(Extracted data entries)
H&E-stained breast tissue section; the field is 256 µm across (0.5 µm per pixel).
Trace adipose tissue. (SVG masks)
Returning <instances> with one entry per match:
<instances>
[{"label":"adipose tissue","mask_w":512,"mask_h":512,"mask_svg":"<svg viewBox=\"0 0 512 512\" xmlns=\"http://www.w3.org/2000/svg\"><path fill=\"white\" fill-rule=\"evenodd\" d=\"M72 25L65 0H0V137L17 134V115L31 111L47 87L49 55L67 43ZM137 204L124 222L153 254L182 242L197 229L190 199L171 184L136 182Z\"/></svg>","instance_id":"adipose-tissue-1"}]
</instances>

- **AIM OF THE EXERCISE**: Please repeat the listing exactly, with nothing left out.

- **WORKED SOLUTION**:
H&E-stained breast tissue section; the field is 256 µm across (0.5 µm per pixel).
Trace adipose tissue. (SVG masks)
Returning <instances> with one entry per match:
<instances>
[{"label":"adipose tissue","mask_w":512,"mask_h":512,"mask_svg":"<svg viewBox=\"0 0 512 512\" xmlns=\"http://www.w3.org/2000/svg\"><path fill=\"white\" fill-rule=\"evenodd\" d=\"M72 25L65 0H0V137L17 134V115L31 111L47 87L49 55L67 43ZM137 204L124 222L153 254L182 242L197 229L190 199L171 184L136 182Z\"/></svg>","instance_id":"adipose-tissue-1"}]
</instances>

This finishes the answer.